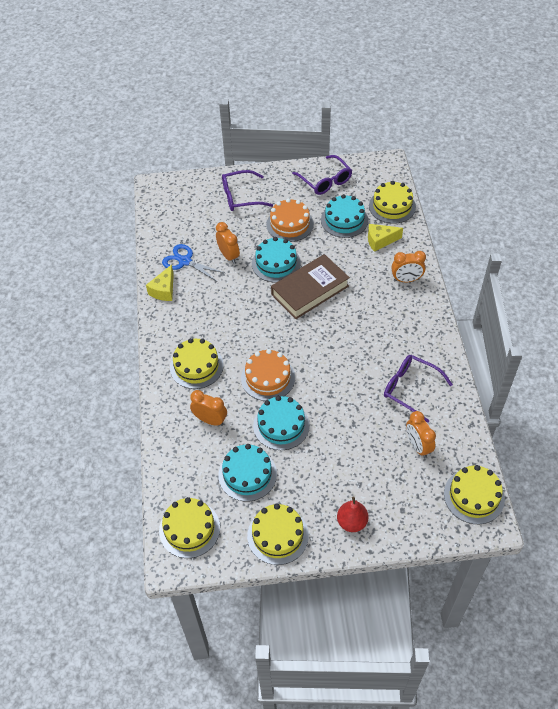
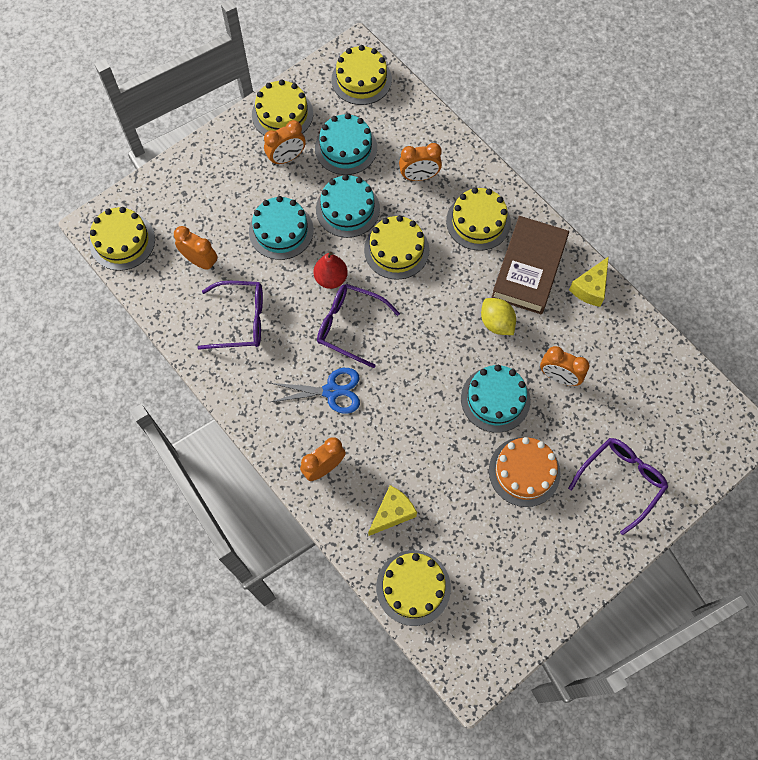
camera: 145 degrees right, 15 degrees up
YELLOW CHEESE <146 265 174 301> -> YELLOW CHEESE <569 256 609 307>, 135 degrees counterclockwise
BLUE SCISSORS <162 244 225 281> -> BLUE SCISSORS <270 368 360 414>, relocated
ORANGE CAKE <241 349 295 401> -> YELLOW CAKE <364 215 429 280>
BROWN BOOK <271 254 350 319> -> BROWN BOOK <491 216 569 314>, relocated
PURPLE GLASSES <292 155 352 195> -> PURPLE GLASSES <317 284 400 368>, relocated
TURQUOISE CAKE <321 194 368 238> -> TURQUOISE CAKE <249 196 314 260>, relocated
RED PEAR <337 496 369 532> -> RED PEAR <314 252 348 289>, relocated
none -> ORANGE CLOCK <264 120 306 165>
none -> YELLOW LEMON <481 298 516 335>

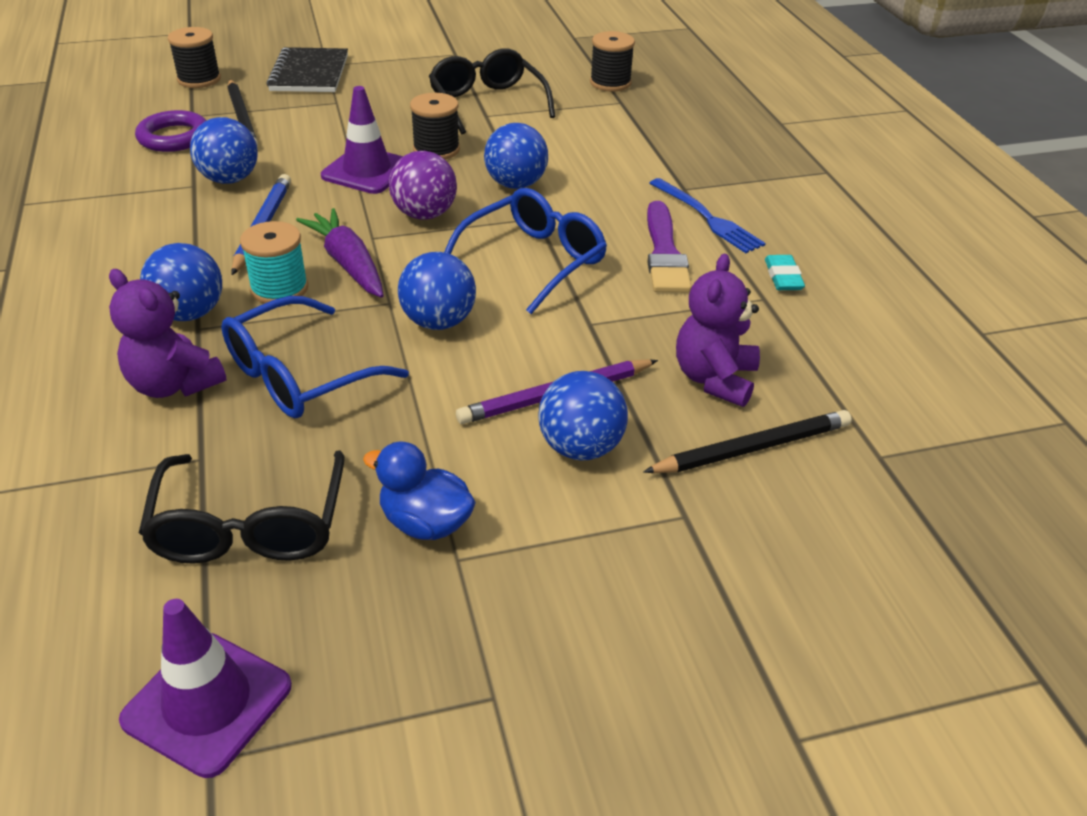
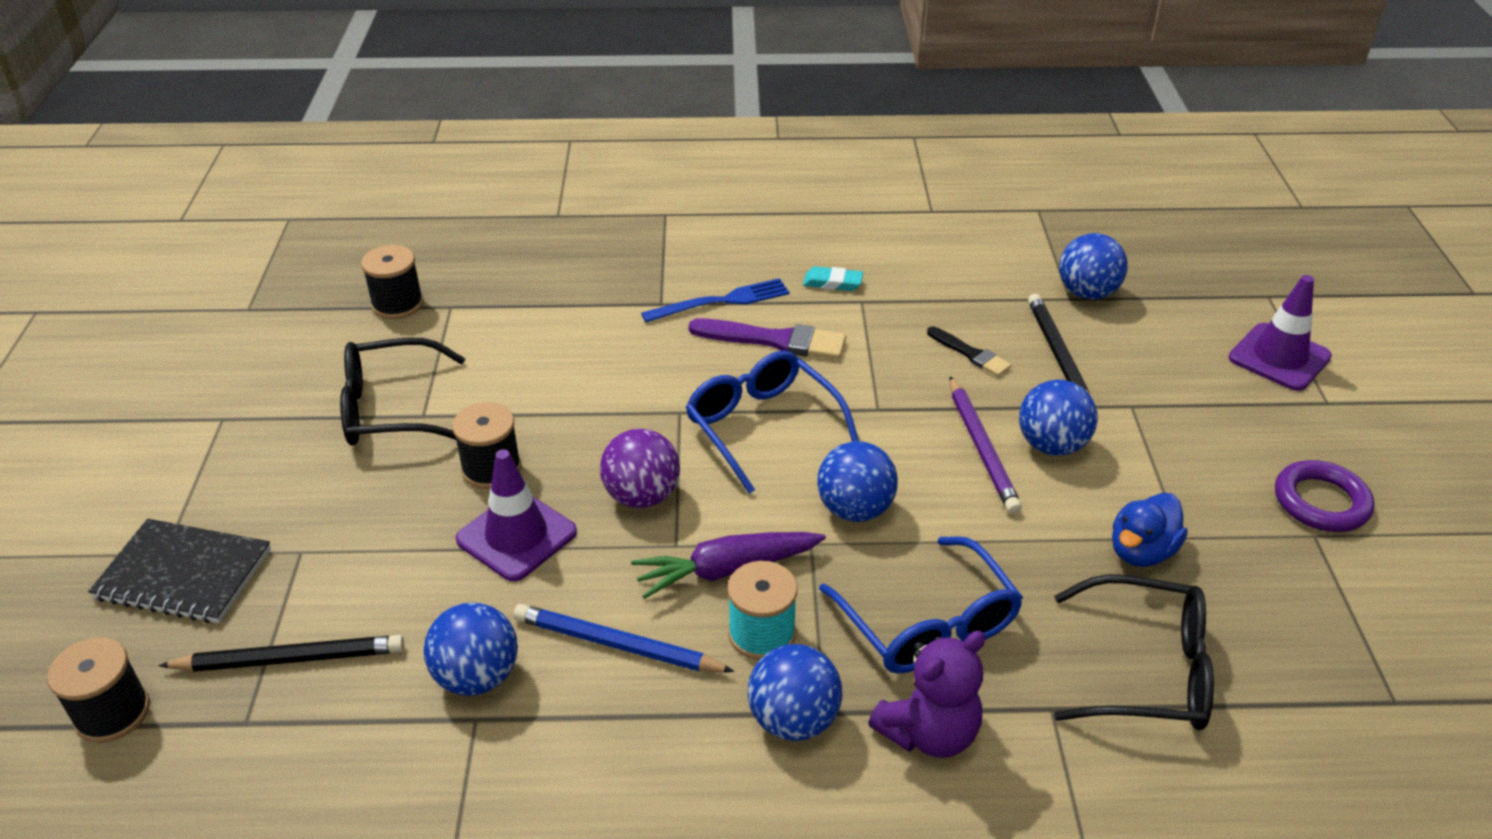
camera: 75 degrees left, 0 degrees up
PURPLE TRAFFIC CONE <119 599 292 778> -> PURPLE TRAFFIC CONE <1229 275 1332 391>, relocated
PURPLE RING <135 110 207 152> -> PURPLE RING <1275 460 1374 532>, relocated
BLUE BALL <484 123 548 189> -> BLUE BALL <1059 233 1128 300>, relocated
PURPLE TEDDY BEAR <676 254 760 407> -> BLACK BRUSH <927 326 1011 377>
..............................
**Exercise:**
Which lines run from the one holding "ORANGE CAKE <241" through the end of the records? Reproduce them word for word, both ends included, with no pictures.

**Solution to the exercise:**
ORANGE CAKE <241 349 295 401> -> YELLOW CAKE <364 215 429 280>
BROWN BOOK <271 254 350 319> -> BROWN BOOK <491 216 569 314>, relocated
PURPLE GLASSES <292 155 352 195> -> PURPLE GLASSES <317 284 400 368>, relocated
TURQUOISE CAKE <321 194 368 238> -> TURQUOISE CAKE <249 196 314 260>, relocated
RED PEAR <337 496 369 532> -> RED PEAR <314 252 348 289>, relocated
none -> ORANGE CLOCK <264 120 306 165>
none -> YELLOW LEMON <481 298 516 335>

camera: 75 degrees left, 0 degrees up
PURPLE TRAFFIC CONE <119 599 292 778> -> PURPLE TRAFFIC CONE <1229 275 1332 391>, relocated
PURPLE RING <135 110 207 152> -> PURPLE RING <1275 460 1374 532>, relocated
BLUE BALL <484 123 548 189> -> BLUE BALL <1059 233 1128 300>, relocated
PURPLE TEDDY BEAR <676 254 760 407> -> BLACK BRUSH <927 326 1011 377>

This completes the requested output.